RECORDS FOR THE TASK Block Start

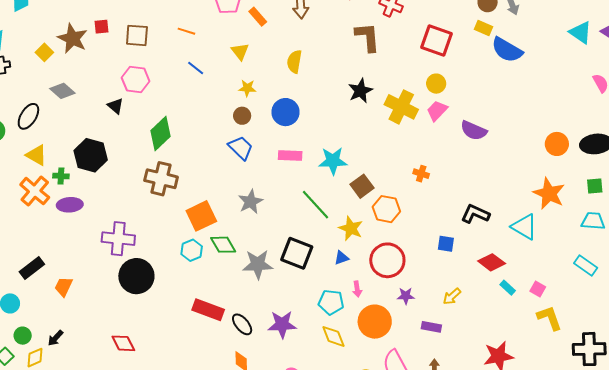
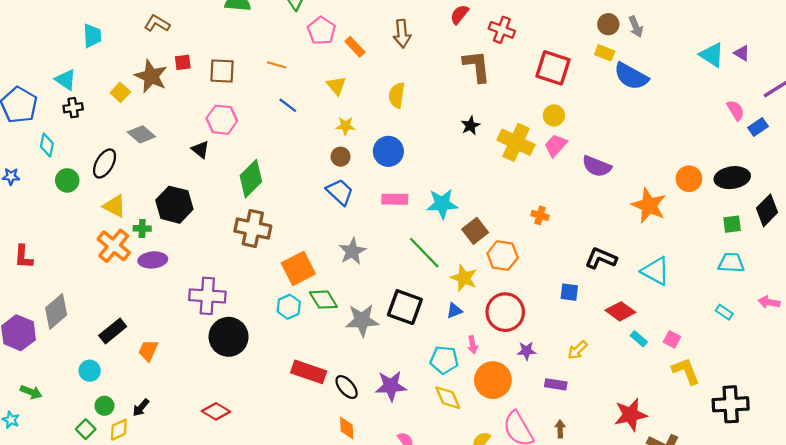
black star: (360, 91) -> (470, 126), size x0.7
orange star: (549, 194) -> (649, 205), moved
cyan rectangle: (586, 266) -> (724, 312), size x0.7
red diamond: (123, 343) -> (216, 411), turned -30

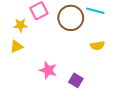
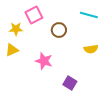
brown circle: (71, 18) -> (59, 30), moved, size x0.6
pink star: (48, 70) -> (44, 61), moved

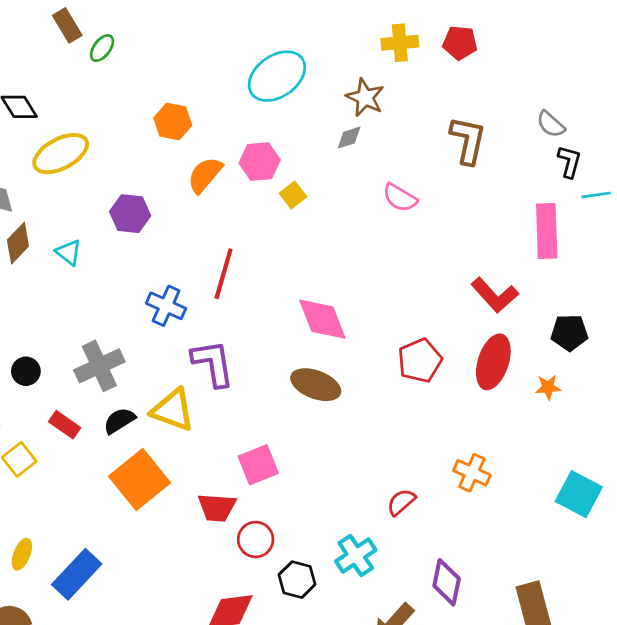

RECORDS FOR THE TASK Block End

# TASK GOAL
The reply must consist of the records, repeated exactly, minus any images.

# WRITTEN ANSWER
black star: (360, 91) -> (470, 126), size x0.7
orange star: (549, 194) -> (649, 205), moved
cyan rectangle: (586, 266) -> (724, 312), size x0.7
red diamond: (123, 343) -> (216, 411), turned -30

brown circle: (71, 18) -> (59, 30), moved, size x0.6
pink star: (48, 70) -> (44, 61), moved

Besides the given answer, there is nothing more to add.